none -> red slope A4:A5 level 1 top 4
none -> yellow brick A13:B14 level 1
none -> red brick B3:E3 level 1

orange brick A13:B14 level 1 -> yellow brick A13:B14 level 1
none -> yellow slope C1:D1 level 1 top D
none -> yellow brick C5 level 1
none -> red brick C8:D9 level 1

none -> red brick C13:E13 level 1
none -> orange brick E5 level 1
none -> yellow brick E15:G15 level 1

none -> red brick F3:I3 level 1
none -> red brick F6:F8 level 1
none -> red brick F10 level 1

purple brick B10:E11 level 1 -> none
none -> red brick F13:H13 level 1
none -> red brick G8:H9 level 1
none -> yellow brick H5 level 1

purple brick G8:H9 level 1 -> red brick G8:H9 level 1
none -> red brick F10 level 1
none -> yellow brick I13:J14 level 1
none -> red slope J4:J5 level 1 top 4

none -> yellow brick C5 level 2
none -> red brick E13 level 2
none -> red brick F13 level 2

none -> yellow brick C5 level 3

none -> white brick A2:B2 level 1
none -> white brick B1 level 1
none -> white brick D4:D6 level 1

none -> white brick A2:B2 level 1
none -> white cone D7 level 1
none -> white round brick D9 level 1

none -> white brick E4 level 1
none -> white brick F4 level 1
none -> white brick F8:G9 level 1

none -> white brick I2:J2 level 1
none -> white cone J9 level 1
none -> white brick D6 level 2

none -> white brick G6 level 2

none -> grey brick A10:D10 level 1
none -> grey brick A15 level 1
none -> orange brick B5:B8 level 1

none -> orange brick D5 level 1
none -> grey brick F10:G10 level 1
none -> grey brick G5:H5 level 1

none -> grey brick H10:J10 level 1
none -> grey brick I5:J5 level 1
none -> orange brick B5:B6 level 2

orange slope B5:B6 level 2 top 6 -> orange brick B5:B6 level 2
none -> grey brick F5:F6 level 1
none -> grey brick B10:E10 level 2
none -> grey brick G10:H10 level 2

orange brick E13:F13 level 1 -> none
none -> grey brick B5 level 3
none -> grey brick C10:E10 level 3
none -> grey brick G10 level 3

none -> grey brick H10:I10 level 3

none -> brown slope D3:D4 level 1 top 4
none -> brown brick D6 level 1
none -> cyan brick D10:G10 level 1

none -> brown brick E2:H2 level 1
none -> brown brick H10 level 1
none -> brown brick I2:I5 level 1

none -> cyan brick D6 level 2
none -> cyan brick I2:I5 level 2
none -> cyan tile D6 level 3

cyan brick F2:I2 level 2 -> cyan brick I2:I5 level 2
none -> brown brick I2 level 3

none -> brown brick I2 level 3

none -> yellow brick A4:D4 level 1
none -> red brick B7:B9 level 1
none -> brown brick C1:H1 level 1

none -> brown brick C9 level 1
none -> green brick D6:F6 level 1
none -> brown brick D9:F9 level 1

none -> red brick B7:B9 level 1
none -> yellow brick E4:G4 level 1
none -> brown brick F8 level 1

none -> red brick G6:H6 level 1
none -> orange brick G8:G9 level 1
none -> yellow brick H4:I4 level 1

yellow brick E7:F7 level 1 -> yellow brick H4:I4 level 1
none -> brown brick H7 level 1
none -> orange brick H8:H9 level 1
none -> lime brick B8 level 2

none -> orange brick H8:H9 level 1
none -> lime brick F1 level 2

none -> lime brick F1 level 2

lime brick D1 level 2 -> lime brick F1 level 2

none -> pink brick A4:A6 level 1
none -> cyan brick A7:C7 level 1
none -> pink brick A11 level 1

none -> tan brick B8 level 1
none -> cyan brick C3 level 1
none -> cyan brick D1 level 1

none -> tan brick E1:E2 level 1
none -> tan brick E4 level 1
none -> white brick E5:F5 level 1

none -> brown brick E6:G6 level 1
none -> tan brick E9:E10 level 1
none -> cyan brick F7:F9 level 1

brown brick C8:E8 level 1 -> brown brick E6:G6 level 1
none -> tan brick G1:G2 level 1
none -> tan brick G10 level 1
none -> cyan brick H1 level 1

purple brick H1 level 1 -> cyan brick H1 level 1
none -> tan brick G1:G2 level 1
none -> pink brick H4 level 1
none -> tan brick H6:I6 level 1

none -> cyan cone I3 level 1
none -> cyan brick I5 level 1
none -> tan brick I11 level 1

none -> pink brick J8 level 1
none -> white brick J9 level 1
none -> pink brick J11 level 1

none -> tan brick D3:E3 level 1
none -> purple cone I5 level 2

= Task details =
Which of the lines in the material carry the string "slope"? Pull them out.

= Response to this exercise =
none -> red slope A4:A5 level 1 top 4
none -> yellow slope C1:D1 level 1 top D
none -> red slope J4:J5 level 1 top 4
orange slope B5:B6 level 2 top 6 -> orange brick B5:B6 level 2
none -> brown slope D3:D4 level 1 top 4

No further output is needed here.